RAW RECORDS ▸
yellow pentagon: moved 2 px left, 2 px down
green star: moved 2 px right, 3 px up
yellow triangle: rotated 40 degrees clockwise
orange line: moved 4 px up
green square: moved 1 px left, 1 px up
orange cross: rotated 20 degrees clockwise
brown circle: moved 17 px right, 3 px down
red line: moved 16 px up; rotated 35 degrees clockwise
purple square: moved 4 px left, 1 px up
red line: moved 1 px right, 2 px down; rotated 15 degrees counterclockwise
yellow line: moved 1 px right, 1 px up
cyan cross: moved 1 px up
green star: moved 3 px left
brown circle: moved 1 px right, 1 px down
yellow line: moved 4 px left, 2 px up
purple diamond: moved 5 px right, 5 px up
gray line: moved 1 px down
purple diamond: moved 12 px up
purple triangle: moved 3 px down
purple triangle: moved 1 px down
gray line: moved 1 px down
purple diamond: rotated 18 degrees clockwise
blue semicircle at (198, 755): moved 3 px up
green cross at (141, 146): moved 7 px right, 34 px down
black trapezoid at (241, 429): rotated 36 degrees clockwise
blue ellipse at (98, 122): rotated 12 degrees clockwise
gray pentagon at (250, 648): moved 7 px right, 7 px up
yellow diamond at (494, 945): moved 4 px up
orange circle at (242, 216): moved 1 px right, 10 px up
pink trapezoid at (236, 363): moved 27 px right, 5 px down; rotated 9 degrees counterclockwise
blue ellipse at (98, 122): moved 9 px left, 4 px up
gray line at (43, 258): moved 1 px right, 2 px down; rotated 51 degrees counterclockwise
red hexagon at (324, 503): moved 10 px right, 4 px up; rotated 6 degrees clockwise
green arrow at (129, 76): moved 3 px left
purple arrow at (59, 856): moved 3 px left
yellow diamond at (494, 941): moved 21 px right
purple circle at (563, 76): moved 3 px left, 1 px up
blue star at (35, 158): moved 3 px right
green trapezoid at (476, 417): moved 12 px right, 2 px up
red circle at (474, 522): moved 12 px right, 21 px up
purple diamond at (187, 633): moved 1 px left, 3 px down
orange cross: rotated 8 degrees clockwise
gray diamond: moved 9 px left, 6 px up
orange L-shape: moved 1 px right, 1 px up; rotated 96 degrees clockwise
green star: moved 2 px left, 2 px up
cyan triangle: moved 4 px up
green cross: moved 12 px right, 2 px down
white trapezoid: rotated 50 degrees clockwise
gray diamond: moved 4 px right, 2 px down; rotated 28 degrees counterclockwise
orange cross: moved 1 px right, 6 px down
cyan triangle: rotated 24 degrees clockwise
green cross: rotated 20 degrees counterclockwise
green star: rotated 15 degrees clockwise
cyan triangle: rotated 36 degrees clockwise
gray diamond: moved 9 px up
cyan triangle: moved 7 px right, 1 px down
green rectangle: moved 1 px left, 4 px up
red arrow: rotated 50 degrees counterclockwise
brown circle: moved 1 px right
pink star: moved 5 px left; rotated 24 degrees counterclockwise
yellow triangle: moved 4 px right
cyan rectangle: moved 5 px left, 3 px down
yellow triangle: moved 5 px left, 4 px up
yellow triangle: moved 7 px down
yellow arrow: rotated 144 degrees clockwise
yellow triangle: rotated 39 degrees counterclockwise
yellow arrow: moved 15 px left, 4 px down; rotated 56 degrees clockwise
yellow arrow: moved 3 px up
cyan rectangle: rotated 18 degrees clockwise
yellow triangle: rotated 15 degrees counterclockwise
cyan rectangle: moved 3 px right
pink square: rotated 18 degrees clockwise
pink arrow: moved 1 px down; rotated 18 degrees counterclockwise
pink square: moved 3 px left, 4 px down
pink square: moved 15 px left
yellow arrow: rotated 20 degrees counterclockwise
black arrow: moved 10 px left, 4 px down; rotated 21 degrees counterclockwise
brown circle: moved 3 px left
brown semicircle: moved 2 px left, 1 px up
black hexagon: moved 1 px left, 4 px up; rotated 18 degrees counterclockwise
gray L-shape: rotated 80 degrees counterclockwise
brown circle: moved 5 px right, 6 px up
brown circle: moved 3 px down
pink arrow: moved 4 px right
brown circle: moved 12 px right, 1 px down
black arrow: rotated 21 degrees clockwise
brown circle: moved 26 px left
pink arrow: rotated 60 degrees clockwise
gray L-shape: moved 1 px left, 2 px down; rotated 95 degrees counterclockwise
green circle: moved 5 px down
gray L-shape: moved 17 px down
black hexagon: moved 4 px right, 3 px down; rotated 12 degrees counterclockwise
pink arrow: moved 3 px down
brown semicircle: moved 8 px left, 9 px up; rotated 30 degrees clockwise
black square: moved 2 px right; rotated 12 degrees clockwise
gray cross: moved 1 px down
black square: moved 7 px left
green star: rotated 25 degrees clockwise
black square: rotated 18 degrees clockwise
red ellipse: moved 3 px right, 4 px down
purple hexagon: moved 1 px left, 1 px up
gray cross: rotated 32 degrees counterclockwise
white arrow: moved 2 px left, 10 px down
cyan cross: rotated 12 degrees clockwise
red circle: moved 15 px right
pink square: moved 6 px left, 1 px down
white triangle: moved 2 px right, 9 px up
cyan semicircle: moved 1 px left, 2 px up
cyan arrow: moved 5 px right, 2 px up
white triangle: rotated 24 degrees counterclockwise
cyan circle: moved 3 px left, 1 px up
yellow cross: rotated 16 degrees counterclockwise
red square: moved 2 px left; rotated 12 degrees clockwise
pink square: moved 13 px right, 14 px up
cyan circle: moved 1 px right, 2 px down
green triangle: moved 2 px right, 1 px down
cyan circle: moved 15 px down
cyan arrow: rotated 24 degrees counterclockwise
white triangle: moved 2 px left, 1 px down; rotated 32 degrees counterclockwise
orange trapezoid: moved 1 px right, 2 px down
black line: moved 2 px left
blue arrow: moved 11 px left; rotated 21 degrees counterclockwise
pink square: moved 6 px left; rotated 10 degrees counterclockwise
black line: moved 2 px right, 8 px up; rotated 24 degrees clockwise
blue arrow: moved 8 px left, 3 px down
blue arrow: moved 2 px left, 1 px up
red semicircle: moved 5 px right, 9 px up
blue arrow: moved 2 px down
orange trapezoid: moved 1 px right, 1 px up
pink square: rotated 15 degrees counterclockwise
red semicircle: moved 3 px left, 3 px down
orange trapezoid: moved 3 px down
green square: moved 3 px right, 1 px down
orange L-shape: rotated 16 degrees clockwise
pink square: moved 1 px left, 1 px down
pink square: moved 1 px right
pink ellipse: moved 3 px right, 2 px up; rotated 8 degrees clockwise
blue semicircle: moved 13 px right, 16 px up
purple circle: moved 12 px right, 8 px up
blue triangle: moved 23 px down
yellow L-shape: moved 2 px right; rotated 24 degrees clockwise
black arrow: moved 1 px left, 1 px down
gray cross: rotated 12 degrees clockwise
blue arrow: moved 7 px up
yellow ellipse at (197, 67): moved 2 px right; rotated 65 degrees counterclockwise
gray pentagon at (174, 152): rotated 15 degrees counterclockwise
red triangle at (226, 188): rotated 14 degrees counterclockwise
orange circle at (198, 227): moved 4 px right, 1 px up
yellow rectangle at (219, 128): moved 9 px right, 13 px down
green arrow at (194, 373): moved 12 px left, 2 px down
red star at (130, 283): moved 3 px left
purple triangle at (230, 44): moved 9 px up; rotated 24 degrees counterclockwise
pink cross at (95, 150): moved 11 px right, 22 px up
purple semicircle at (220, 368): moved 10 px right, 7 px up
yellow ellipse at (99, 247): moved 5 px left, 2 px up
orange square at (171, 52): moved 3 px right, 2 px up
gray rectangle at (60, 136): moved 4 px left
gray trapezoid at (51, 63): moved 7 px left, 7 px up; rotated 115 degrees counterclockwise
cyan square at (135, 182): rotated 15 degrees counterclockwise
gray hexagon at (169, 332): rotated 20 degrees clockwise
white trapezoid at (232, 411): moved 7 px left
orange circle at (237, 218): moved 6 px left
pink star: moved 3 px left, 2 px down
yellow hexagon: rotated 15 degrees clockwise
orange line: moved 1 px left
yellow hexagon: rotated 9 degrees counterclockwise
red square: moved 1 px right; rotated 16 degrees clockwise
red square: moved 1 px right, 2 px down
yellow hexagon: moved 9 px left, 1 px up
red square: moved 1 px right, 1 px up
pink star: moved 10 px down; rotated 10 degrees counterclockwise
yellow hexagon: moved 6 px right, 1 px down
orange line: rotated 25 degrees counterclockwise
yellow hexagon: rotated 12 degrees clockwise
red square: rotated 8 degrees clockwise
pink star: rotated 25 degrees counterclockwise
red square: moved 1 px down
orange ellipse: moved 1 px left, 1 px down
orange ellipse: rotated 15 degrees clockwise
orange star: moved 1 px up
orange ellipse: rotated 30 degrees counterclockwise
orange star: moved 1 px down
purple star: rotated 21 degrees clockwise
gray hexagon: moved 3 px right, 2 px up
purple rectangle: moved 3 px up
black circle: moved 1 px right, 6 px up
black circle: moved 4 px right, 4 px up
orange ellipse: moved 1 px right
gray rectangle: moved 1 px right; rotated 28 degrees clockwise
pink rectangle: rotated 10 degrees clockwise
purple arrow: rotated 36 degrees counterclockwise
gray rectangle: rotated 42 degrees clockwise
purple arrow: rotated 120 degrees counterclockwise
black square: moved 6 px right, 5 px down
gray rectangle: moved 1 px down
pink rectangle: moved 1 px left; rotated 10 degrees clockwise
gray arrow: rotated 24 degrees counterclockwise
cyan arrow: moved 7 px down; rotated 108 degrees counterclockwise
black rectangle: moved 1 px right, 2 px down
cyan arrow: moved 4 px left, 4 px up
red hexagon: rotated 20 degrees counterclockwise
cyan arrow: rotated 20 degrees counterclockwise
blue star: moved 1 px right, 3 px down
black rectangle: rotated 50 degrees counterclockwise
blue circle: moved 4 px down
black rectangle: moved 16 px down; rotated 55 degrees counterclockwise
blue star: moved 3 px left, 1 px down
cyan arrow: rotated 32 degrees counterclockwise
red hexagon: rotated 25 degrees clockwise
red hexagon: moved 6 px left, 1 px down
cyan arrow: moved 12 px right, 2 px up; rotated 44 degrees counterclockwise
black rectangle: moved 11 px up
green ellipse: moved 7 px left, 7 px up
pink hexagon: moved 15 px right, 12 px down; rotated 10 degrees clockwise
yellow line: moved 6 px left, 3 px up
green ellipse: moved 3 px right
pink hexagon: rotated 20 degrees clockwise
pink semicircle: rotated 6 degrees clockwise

SHORT EXERCISE ▸
Reproduce without alteration the stretch of items above, from the first item through the line that contains "brown circle: moved 1 px right, 1 px down".

ANSWER TO THE EXERCISE ▸
yellow pentagon: moved 2 px left, 2 px down
green star: moved 2 px right, 3 px up
yellow triangle: rotated 40 degrees clockwise
orange line: moved 4 px up
green square: moved 1 px left, 1 px up
orange cross: rotated 20 degrees clockwise
brown circle: moved 17 px right, 3 px down
red line: moved 16 px up; rotated 35 degrees clockwise
purple square: moved 4 px left, 1 px up
red line: moved 1 px right, 2 px down; rotated 15 degrees counterclockwise
yellow line: moved 1 px right, 1 px up
cyan cross: moved 1 px up
green star: moved 3 px left
brown circle: moved 1 px right, 1 px down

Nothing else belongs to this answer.